Input:
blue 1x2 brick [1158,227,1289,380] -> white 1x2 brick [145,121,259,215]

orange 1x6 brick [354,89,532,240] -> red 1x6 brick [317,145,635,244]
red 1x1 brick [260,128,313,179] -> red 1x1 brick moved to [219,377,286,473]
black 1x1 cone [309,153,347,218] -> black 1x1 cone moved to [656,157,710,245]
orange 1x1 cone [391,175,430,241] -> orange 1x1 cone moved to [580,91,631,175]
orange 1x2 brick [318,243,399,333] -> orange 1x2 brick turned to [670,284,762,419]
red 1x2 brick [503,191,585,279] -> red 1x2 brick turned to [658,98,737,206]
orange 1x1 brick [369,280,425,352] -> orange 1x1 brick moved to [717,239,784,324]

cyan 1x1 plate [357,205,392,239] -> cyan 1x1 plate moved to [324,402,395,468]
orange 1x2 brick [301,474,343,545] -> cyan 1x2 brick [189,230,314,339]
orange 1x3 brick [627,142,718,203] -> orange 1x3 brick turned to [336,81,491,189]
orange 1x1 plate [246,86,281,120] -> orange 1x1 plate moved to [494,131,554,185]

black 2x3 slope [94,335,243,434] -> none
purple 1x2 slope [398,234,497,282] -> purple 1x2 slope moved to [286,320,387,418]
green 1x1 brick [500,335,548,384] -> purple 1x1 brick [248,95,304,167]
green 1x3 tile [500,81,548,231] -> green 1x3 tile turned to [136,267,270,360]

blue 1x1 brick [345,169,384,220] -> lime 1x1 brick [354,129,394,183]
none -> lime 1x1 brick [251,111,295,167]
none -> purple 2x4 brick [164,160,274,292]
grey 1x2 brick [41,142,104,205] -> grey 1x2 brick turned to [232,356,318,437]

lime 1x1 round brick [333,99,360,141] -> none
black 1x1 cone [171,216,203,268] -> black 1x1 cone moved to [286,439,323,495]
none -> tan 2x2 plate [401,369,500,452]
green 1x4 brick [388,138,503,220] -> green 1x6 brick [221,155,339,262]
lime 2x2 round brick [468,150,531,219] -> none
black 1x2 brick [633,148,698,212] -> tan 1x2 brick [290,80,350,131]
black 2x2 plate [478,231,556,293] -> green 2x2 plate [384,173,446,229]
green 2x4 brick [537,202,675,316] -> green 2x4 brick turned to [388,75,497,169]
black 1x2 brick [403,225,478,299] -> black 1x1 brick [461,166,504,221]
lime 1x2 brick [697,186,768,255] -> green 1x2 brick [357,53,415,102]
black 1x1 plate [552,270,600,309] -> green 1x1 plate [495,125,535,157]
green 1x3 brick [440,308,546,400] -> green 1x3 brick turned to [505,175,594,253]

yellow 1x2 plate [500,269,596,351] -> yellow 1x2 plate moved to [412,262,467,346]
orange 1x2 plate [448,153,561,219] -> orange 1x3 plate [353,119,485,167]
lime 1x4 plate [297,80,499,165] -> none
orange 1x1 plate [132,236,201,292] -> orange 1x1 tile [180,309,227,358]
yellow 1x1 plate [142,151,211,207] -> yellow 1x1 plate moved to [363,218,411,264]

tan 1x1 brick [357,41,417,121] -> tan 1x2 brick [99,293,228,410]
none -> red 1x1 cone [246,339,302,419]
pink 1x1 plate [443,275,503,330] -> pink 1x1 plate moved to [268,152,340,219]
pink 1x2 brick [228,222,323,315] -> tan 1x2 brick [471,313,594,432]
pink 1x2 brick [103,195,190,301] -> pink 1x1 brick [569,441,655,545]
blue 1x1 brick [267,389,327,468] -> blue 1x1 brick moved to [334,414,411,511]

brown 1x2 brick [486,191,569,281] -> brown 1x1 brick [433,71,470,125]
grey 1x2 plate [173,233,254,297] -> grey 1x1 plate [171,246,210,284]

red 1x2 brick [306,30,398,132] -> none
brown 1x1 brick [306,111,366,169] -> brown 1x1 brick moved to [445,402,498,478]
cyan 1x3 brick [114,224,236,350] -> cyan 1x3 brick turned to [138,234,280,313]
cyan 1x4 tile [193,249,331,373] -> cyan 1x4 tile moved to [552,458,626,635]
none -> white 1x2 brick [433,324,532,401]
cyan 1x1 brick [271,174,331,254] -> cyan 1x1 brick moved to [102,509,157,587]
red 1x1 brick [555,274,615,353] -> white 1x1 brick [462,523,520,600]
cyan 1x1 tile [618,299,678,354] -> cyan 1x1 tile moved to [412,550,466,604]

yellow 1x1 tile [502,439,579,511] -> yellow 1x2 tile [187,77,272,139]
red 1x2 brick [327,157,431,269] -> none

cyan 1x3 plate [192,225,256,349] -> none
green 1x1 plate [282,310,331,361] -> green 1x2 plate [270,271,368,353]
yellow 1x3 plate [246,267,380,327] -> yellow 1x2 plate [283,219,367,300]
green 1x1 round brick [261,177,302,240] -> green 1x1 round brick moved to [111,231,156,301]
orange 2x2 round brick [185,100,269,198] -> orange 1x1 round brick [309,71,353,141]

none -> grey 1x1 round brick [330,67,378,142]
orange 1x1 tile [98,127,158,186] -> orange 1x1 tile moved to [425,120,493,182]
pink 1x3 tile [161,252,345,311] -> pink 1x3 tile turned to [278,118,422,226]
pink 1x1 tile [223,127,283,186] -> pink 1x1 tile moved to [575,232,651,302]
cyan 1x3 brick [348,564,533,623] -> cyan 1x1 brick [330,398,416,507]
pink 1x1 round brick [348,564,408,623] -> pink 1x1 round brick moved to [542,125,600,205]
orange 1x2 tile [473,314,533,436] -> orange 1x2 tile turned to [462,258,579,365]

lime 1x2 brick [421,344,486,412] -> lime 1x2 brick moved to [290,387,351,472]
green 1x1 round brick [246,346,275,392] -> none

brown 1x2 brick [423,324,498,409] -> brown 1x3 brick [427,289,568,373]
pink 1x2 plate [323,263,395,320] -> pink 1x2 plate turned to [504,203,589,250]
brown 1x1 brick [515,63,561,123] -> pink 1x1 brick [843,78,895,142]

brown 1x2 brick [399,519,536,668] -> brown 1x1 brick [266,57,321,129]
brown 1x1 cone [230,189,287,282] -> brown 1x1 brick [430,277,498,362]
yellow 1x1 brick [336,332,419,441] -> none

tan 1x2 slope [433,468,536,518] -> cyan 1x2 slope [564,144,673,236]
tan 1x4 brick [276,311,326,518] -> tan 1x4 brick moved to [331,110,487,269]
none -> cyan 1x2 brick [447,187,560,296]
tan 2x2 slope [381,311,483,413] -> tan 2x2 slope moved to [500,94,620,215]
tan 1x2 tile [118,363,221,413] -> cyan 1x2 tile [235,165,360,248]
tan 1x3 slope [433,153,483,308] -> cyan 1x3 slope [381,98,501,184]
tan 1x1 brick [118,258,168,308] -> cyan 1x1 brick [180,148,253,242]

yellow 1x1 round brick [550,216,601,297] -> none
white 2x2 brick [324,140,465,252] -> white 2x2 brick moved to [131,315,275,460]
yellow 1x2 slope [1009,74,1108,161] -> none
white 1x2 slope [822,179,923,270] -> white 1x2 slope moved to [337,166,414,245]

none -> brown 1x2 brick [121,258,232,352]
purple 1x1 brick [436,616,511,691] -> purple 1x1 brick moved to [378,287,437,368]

Directions: Beginning with the line holding "pink 1x1 round brick [348,564,408,623]" and ending with the line holding "lime 1x2 brick [421,344,486,412]", write out the stretch of material above exactly; add no further lines.

Response:
pink 1x1 round brick [348,564,408,623] -> pink 1x1 round brick moved to [542,125,600,205]
orange 1x2 tile [473,314,533,436] -> orange 1x2 tile turned to [462,258,579,365]

lime 1x2 brick [421,344,486,412] -> lime 1x2 brick moved to [290,387,351,472]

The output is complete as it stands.